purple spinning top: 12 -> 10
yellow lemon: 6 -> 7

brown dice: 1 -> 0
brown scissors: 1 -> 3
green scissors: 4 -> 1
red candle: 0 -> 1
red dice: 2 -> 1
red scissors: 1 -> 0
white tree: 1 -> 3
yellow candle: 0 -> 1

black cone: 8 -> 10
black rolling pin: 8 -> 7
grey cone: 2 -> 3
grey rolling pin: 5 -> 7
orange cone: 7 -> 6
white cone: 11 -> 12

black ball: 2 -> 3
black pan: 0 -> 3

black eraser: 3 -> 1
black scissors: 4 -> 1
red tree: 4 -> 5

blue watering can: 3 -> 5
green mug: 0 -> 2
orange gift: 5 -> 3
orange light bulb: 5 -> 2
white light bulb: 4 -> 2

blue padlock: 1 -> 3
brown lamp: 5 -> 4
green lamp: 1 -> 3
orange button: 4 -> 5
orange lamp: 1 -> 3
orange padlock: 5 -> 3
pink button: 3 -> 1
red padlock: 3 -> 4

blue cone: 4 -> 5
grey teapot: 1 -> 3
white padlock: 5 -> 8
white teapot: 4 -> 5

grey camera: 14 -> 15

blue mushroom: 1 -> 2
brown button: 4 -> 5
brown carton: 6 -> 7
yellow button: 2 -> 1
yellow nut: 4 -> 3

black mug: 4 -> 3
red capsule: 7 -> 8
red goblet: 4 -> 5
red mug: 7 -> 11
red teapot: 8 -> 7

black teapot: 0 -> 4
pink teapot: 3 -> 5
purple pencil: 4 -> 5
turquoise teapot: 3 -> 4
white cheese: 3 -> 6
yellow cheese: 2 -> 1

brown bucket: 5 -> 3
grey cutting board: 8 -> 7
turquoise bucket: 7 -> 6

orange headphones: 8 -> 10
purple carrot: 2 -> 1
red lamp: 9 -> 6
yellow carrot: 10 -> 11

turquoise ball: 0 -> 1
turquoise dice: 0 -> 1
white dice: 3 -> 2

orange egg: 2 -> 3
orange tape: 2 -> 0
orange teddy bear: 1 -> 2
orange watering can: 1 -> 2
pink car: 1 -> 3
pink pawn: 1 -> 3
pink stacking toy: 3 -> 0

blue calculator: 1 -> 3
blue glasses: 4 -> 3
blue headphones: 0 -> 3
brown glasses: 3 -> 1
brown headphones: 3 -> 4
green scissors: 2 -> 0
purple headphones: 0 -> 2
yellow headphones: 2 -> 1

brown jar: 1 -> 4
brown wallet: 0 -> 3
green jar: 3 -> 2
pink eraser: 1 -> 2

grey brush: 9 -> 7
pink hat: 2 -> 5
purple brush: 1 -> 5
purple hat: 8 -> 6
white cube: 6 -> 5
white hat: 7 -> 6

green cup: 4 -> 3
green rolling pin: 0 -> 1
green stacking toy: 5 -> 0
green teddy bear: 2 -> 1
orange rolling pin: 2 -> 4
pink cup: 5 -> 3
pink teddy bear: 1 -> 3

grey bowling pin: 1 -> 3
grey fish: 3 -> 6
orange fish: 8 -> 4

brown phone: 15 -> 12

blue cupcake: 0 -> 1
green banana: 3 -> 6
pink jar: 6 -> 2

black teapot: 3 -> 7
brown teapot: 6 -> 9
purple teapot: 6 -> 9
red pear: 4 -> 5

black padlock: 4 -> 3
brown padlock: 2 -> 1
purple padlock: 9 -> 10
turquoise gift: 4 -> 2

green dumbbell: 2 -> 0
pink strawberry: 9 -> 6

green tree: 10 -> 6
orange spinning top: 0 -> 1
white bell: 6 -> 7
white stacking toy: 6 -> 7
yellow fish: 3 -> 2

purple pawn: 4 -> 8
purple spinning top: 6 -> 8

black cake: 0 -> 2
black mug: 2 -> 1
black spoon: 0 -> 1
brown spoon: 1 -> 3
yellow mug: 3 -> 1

══════════════════════════════

AIM OF THE TASK:
The expected output is the exact run of lines from the start of the entries through the line with "black ball: 2 -> 3", inclusive.

YOUR RESPONSE:
purple spinning top: 12 -> 10
yellow lemon: 6 -> 7

brown dice: 1 -> 0
brown scissors: 1 -> 3
green scissors: 4 -> 1
red candle: 0 -> 1
red dice: 2 -> 1
red scissors: 1 -> 0
white tree: 1 -> 3
yellow candle: 0 -> 1

black cone: 8 -> 10
black rolling pin: 8 -> 7
grey cone: 2 -> 3
grey rolling pin: 5 -> 7
orange cone: 7 -> 6
white cone: 11 -> 12

black ball: 2 -> 3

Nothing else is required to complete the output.